» **DIRECTIONS**
Using the listing below, print the line that contains "red round brick H2 level 2 -> none" and each line after it, exactly as shown, through the final one.

» **COLLECTED MATERIAL**
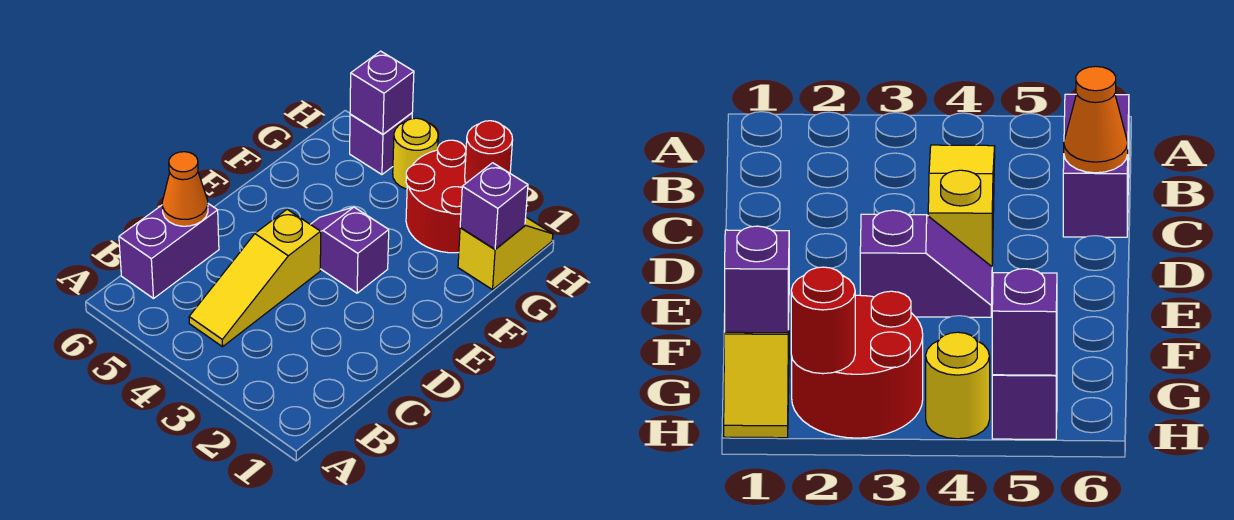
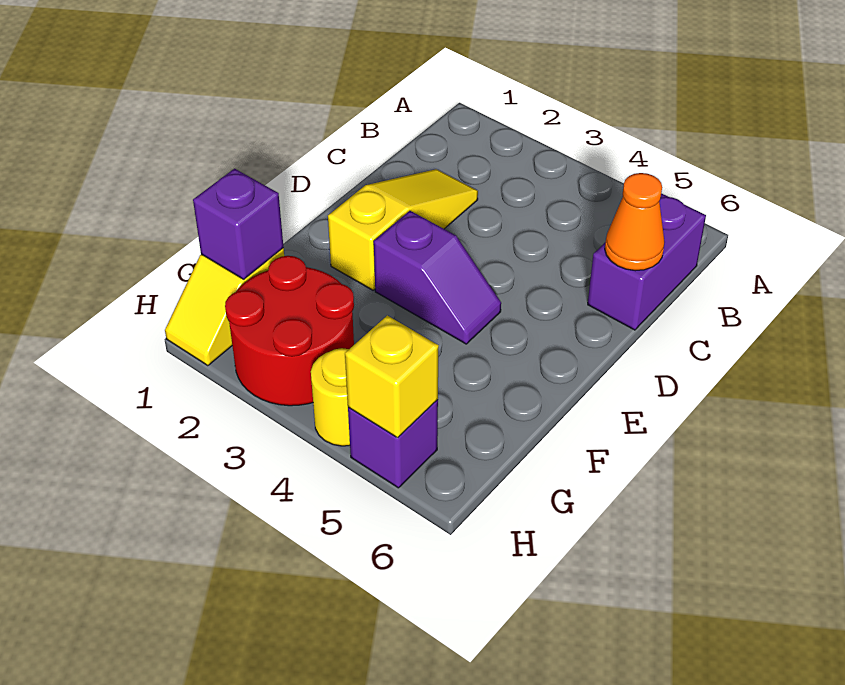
yellow slope B4:D4 level 1 top D -> yellow slope C2:E2 level 1 top E
red round brick H2 level 2 -> none
purple brick H5 level 2 -> yellow brick H5 level 2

» **RESPONSE AREA**
red round brick H2 level 2 -> none
purple brick H5 level 2 -> yellow brick H5 level 2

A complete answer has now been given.